◆ SUPPLIED ENTRIES
++++++++

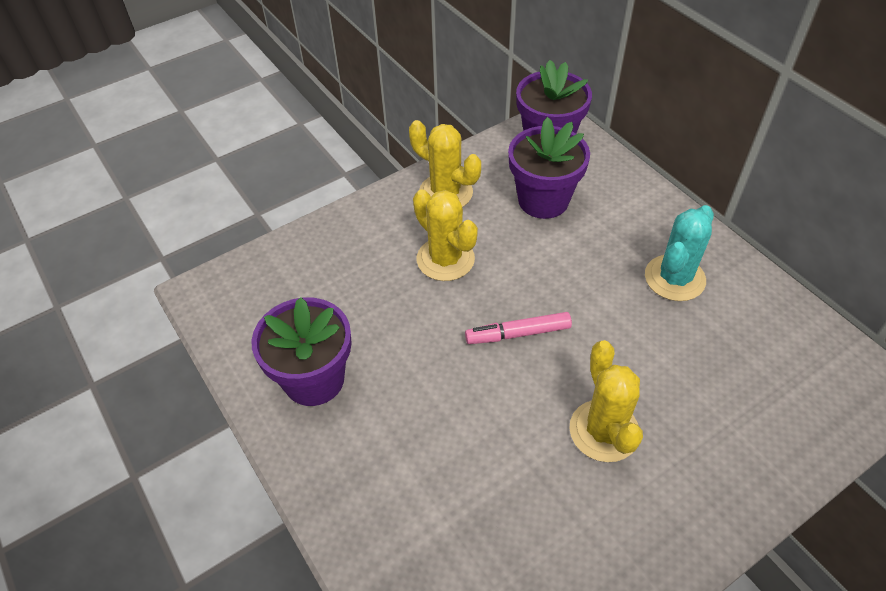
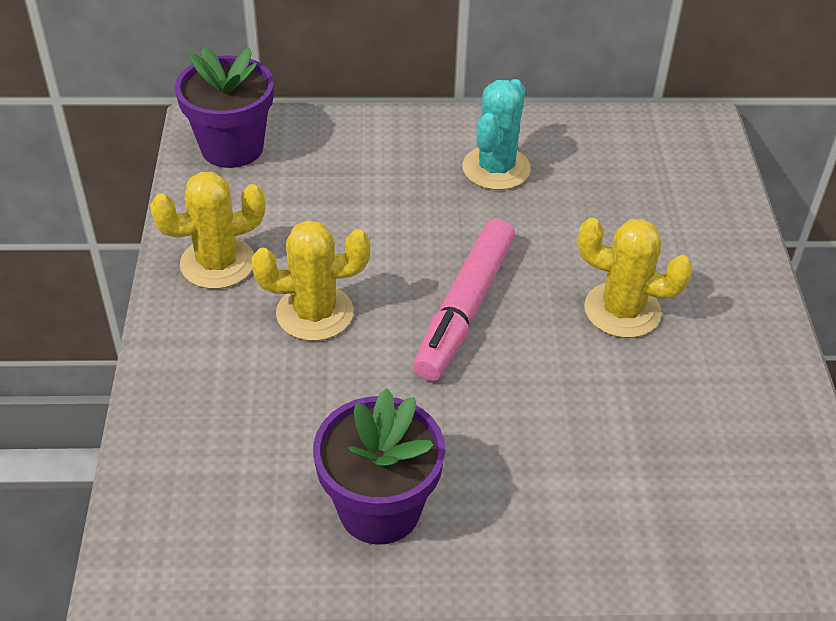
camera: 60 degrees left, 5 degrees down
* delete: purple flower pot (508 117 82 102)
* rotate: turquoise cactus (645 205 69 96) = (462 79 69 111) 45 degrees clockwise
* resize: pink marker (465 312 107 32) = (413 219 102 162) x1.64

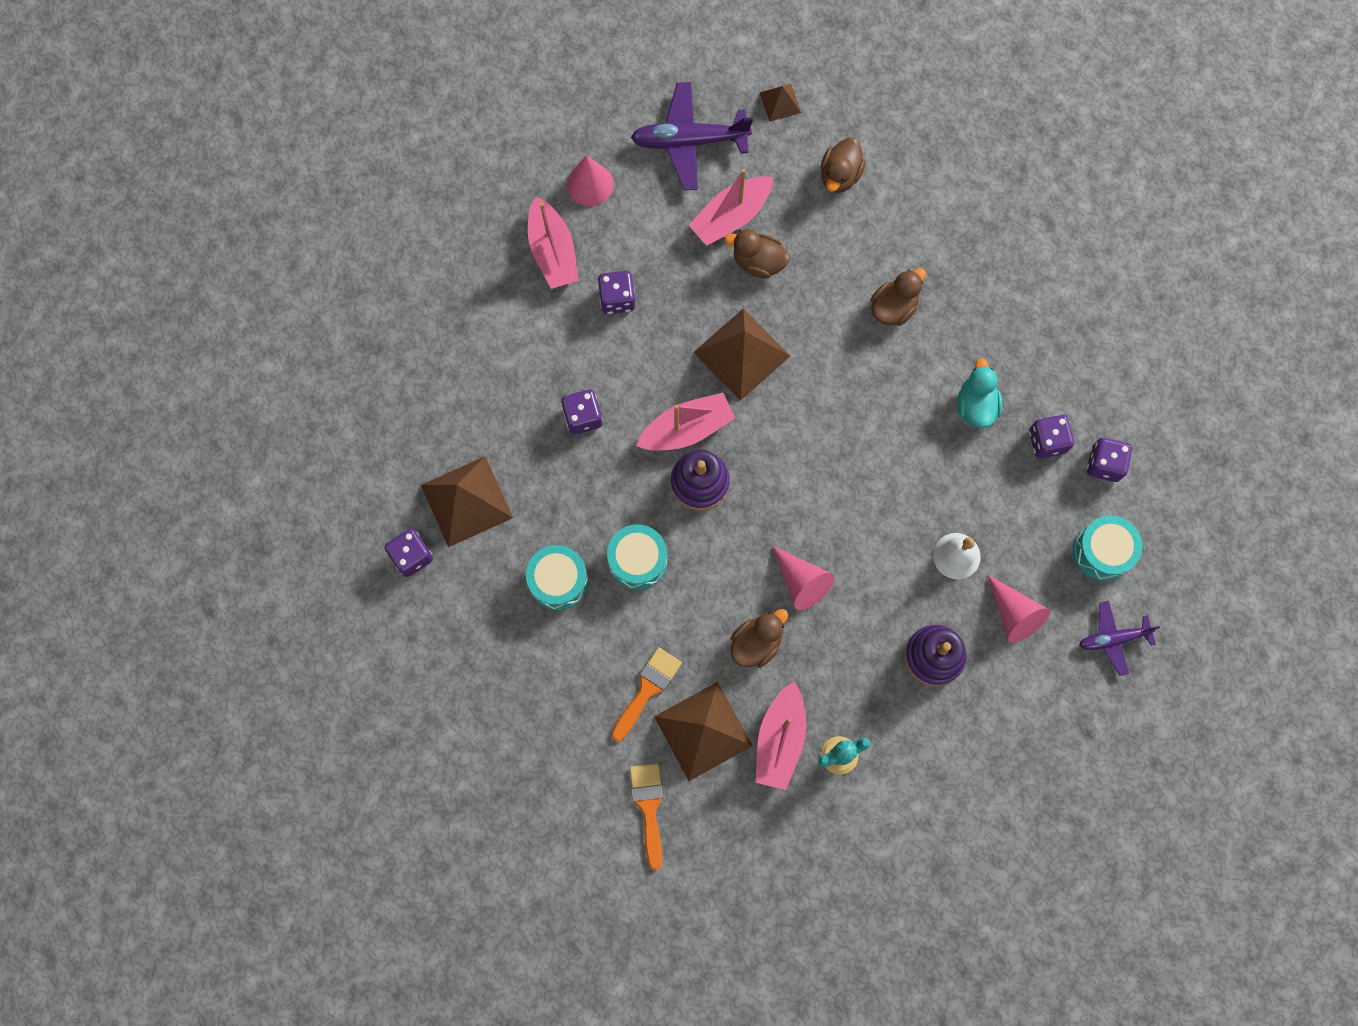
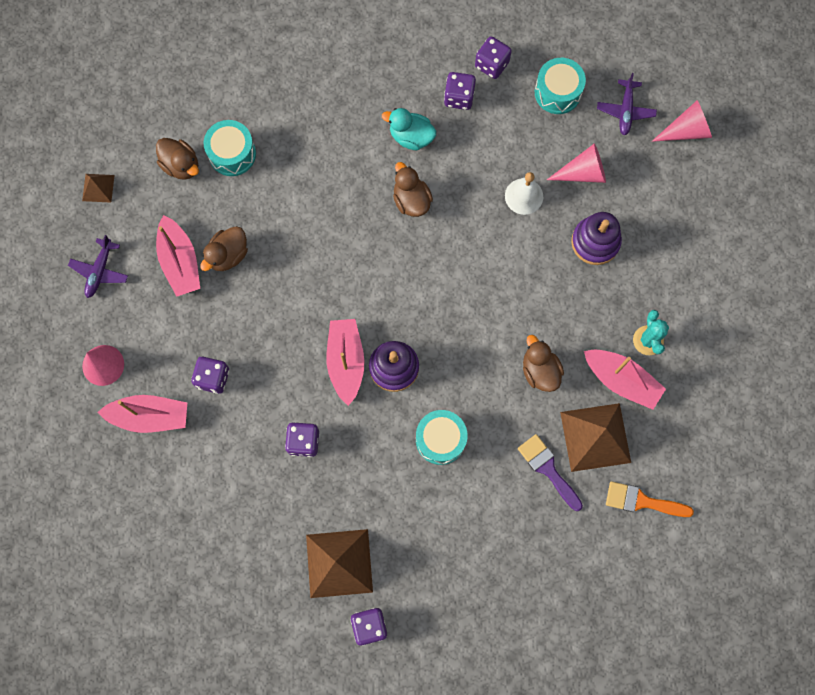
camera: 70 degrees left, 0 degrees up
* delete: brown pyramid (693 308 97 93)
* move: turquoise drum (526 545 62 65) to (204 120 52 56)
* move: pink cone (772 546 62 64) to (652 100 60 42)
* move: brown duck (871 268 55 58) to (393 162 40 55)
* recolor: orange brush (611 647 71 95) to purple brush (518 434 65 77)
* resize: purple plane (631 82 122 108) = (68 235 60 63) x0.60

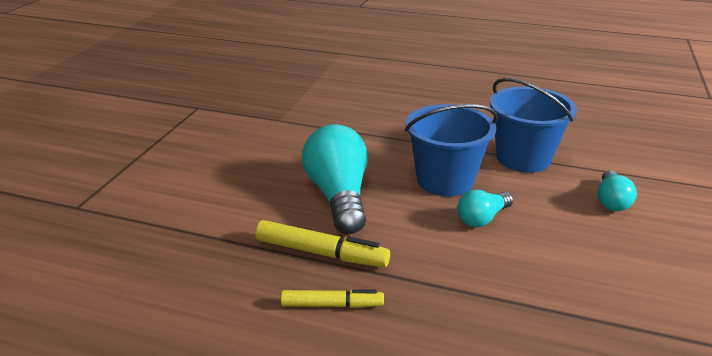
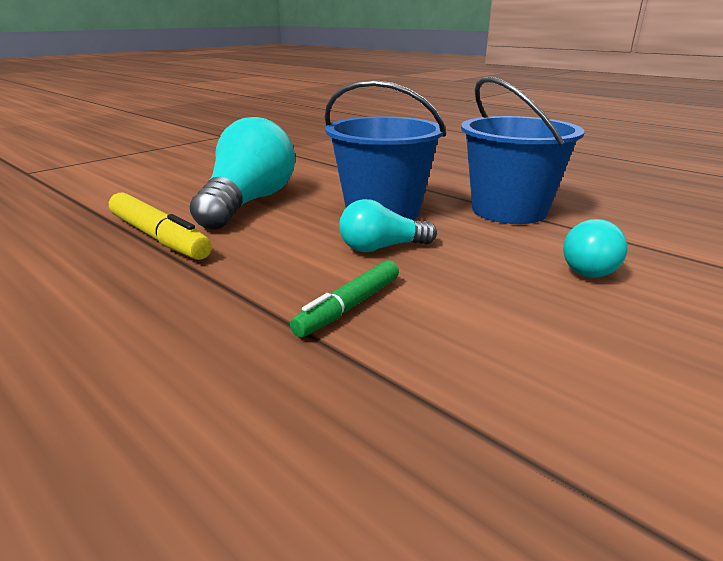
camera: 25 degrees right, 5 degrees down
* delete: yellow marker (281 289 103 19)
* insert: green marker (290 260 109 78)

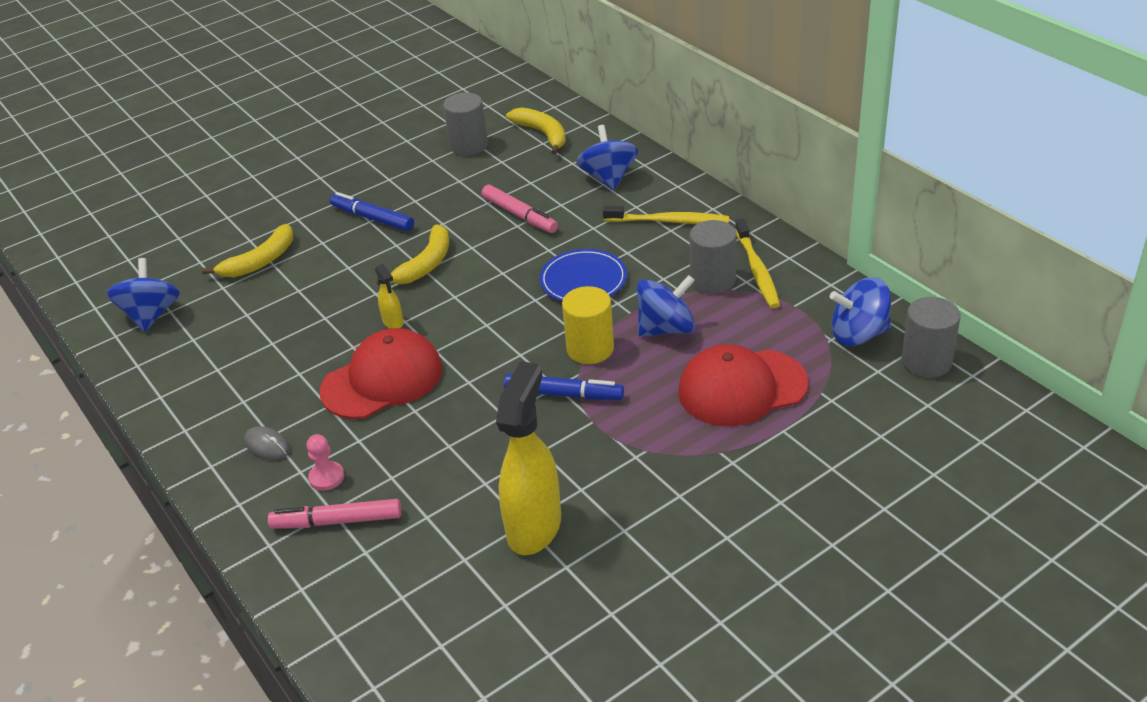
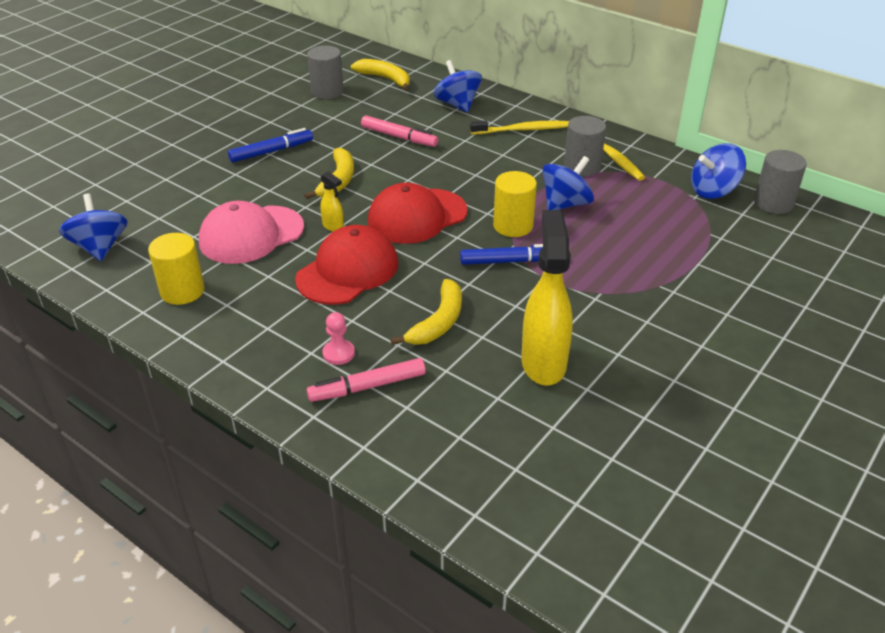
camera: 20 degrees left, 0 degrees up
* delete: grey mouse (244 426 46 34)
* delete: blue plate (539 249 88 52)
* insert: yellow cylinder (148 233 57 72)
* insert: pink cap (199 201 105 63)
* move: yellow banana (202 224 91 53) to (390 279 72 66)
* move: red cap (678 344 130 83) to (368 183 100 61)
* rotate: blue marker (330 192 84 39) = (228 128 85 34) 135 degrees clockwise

++++++++

◆ PROBLEM DESCRIPTION
The copy you produce must repeat all the entries exactly and contain no pictures.

◆ PROBLEM SOLUTION
camera: 60 degrees left, 5 degrees down
* delete: purple flower pot (508 117 82 102)
* rotate: turquoise cactus (645 205 69 96) = (462 79 69 111) 45 degrees clockwise
* resize: pink marker (465 312 107 32) = (413 219 102 162) x1.64

camera: 70 degrees left, 0 degrees up
* delete: brown pyramid (693 308 97 93)
* move: turquoise drum (526 545 62 65) to (204 120 52 56)
* move: pink cone (772 546 62 64) to (652 100 60 42)
* move: brown duck (871 268 55 58) to (393 162 40 55)
* recolor: orange brush (611 647 71 95) to purple brush (518 434 65 77)
* resize: purple plane (631 82 122 108) = (68 235 60 63) x0.60

camera: 25 degrees right, 5 degrees down
* delete: yellow marker (281 289 103 19)
* insert: green marker (290 260 109 78)

camera: 20 degrees left, 0 degrees up
* delete: grey mouse (244 426 46 34)
* delete: blue plate (539 249 88 52)
* insert: yellow cylinder (148 233 57 72)
* insert: pink cap (199 201 105 63)
* move: yellow banana (202 224 91 53) to (390 279 72 66)
* move: red cap (678 344 130 83) to (368 183 100 61)
* rotate: blue marker (330 192 84 39) = (228 128 85 34) 135 degrees clockwise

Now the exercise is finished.